## WORK TO BE COMPLETED
Please count how many lines below contain the string "numericTimeSignature", and give only that number.

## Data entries
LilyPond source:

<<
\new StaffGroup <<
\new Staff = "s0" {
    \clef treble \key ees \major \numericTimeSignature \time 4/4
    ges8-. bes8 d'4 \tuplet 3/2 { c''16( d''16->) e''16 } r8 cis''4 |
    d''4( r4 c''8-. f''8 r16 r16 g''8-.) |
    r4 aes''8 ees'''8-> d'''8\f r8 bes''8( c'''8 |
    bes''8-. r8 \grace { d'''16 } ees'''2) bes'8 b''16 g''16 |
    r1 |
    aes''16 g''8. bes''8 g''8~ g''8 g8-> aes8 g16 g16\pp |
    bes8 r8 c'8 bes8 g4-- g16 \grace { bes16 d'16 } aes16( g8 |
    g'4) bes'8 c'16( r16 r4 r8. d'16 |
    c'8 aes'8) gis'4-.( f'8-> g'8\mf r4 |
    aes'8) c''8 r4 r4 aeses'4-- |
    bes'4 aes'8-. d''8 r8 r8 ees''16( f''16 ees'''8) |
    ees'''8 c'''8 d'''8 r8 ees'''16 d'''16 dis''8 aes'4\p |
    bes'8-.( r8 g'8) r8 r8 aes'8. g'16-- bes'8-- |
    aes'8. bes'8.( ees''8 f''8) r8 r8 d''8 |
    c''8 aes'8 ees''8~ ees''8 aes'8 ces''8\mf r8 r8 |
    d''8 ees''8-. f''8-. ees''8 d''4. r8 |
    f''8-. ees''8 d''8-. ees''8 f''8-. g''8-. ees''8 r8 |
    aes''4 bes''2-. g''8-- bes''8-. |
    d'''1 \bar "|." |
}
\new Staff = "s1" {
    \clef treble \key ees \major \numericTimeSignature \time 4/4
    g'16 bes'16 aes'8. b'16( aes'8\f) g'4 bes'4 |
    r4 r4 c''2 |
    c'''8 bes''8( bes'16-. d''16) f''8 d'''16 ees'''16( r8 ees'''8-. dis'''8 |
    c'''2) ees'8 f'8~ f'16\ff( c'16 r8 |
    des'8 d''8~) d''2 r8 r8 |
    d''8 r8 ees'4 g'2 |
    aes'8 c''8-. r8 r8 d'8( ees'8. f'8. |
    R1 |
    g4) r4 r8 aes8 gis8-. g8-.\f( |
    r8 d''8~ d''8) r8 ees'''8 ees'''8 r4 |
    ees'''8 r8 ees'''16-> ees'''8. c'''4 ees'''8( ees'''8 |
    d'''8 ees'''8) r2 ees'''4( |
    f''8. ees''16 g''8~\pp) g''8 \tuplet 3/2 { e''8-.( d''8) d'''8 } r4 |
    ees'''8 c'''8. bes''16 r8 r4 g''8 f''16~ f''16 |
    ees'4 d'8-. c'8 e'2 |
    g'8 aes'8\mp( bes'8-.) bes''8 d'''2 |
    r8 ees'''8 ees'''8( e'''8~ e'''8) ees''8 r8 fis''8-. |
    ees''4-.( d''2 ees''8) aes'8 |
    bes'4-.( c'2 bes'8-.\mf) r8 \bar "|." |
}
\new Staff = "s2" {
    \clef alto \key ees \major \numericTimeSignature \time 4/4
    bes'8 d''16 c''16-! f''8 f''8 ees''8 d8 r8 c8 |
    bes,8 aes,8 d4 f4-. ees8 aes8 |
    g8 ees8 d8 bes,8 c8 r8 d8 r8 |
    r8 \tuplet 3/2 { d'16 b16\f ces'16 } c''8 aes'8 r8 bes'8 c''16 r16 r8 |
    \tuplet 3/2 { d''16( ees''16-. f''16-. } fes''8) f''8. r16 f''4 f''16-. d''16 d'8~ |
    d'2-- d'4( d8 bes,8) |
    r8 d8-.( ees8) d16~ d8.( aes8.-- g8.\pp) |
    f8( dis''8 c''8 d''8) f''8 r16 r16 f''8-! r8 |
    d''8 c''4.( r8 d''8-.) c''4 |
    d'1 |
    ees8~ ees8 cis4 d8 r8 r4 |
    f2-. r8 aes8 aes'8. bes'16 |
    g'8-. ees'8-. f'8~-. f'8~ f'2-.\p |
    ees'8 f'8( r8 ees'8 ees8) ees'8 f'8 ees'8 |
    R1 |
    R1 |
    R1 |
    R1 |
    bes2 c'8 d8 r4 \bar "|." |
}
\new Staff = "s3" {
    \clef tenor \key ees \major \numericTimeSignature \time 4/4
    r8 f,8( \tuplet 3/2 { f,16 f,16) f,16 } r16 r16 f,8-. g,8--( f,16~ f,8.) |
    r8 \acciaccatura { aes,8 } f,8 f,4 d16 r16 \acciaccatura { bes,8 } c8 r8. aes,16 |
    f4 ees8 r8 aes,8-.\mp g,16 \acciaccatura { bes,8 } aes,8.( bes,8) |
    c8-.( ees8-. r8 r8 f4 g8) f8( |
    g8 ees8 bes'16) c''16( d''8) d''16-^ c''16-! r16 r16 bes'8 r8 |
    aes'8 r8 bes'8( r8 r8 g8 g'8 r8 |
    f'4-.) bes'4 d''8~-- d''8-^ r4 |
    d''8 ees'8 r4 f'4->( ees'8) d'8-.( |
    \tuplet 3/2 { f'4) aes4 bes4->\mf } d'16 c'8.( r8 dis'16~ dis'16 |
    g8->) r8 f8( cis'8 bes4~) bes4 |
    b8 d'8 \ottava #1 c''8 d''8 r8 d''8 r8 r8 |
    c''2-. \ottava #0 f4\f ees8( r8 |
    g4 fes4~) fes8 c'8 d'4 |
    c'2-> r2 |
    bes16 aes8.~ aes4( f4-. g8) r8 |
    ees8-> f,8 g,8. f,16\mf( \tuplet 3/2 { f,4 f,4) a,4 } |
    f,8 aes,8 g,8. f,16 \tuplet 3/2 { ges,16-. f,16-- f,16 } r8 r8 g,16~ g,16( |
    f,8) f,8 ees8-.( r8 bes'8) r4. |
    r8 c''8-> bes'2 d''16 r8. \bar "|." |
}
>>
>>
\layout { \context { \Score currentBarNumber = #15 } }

## TASK RESPONSE
4